**The records**
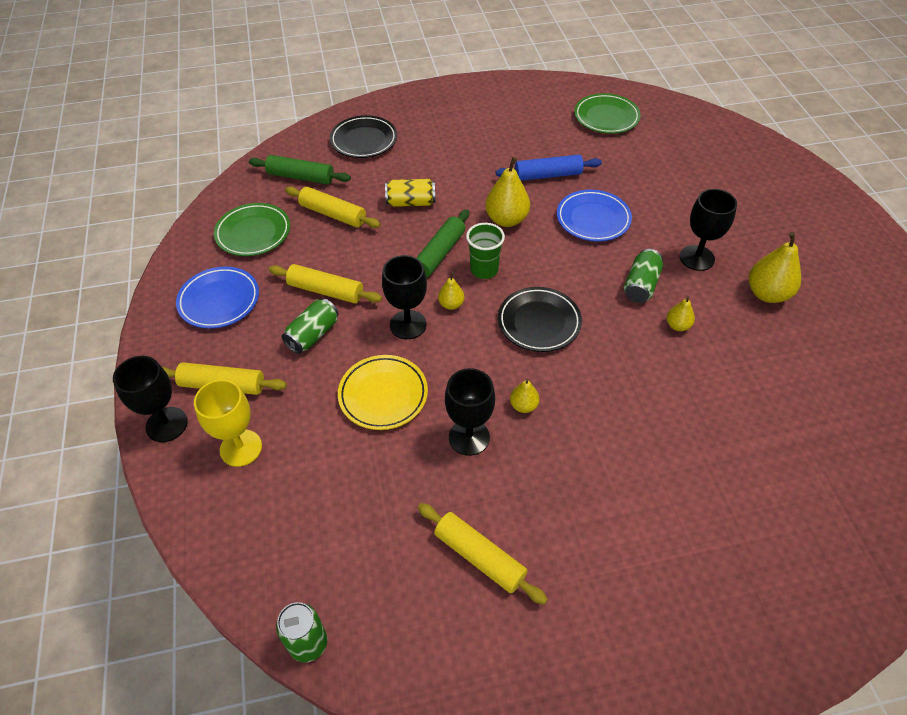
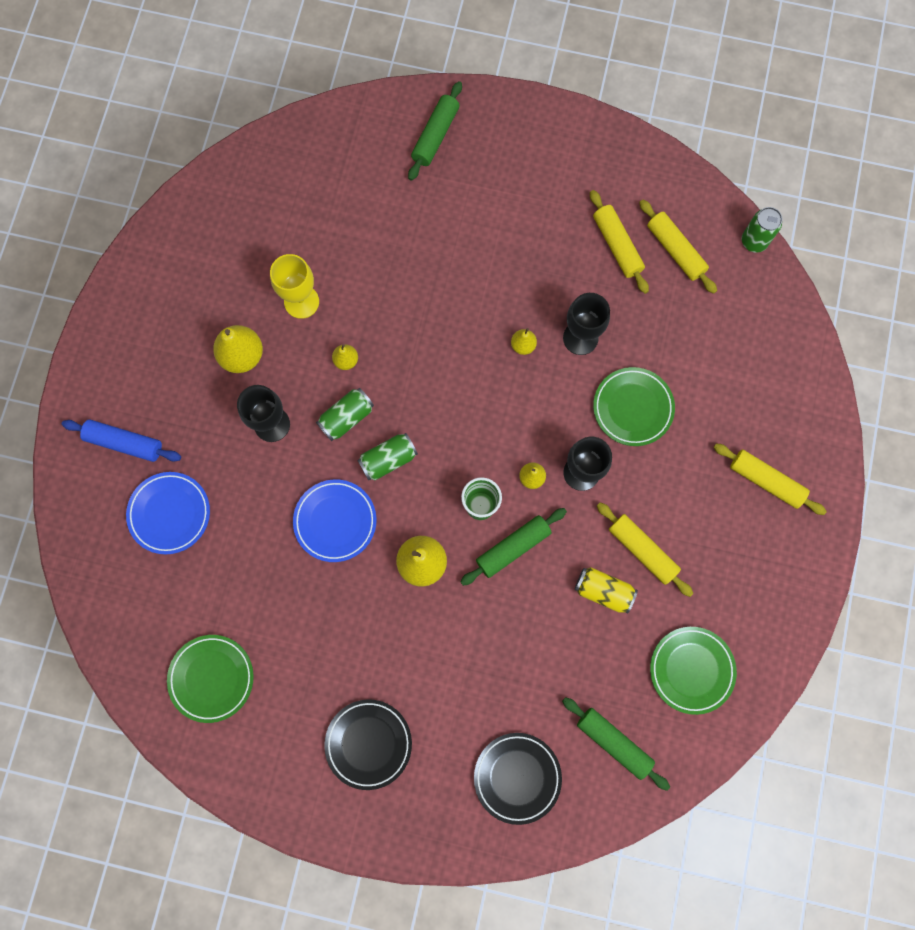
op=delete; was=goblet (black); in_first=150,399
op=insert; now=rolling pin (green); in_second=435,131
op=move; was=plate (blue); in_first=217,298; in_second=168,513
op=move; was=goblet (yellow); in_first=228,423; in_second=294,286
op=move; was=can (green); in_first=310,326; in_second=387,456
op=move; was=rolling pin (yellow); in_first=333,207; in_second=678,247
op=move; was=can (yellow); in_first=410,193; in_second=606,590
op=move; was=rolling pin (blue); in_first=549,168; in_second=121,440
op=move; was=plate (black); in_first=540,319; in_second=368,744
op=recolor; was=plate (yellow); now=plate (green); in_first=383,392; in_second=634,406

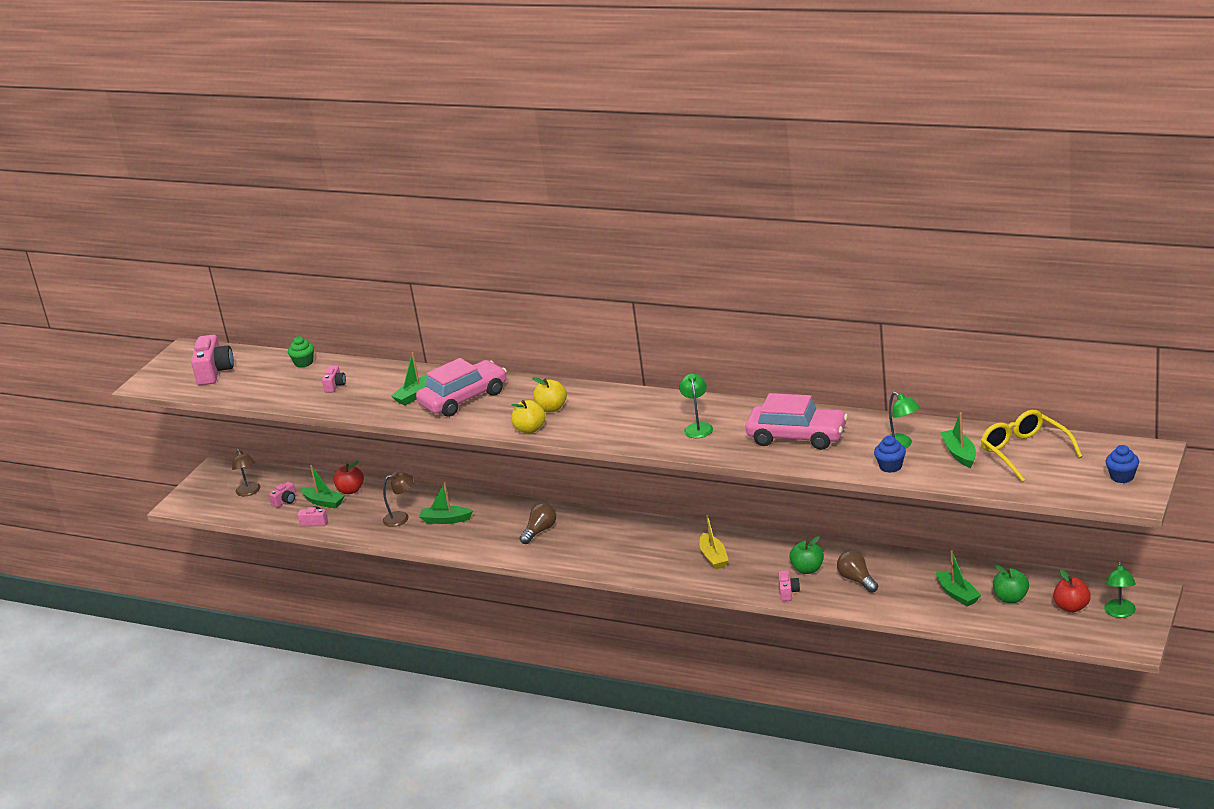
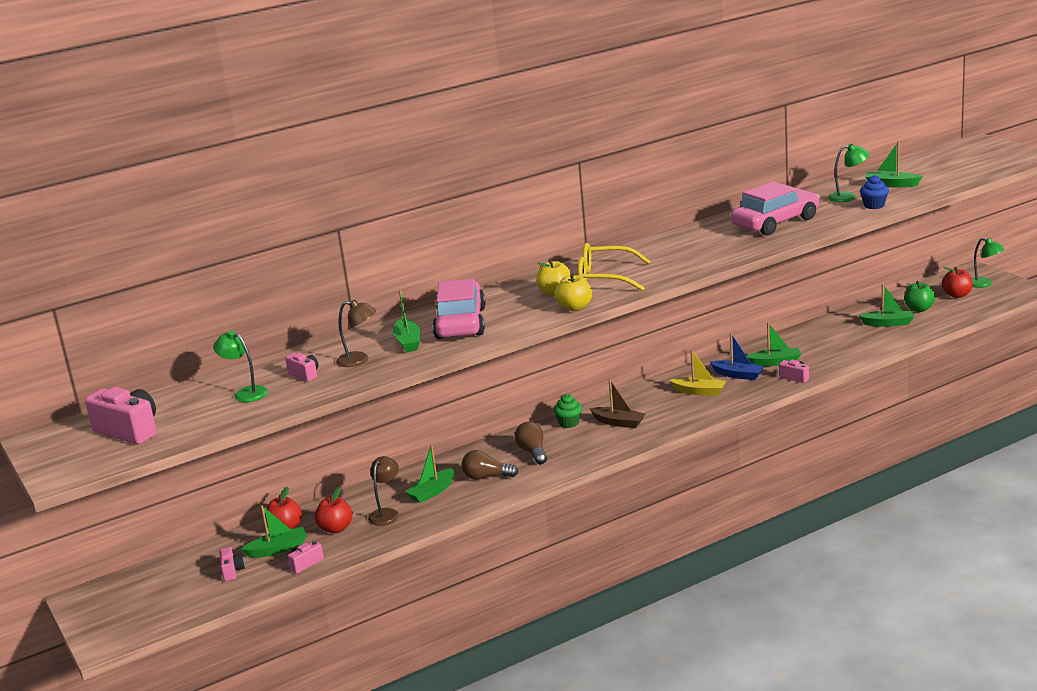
op=delete; was=cupcake (blue); in_first=1122,464
op=insert; now=apple (red); in_second=333,510
op=insert; now=boat (brown); in_second=617,403
op=insert; now=boat (blue); in_second=737,356
op=move; was=lamp (brown); in_first=246,472; in_second=356,333
op=move; was=cupcake (green); in_first=301,352; in_second=567,411
op=move; was=lamp (green); in_first=696,406; in_second=240,366
op=move; was=light bulb (brown); in_first=857,572; in_second=490,465
op=move; was=glasses (yellow); in_first=1031,446; in_second=614,267
op=replace; was=apple (green); now=boat (green); in_first=806,555; in_second=774,344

**What you have to do**
All lines in the listing above from the line containing "op=move; was=can (yellow);" to the line containing "op=move; was=plate (black);", inclusive, should be retyped exactly; no other lines should appear.

**Task result**
op=move; was=can (yellow); in_first=410,193; in_second=606,590
op=move; was=rolling pin (blue); in_first=549,168; in_second=121,440
op=move; was=plate (black); in_first=540,319; in_second=368,744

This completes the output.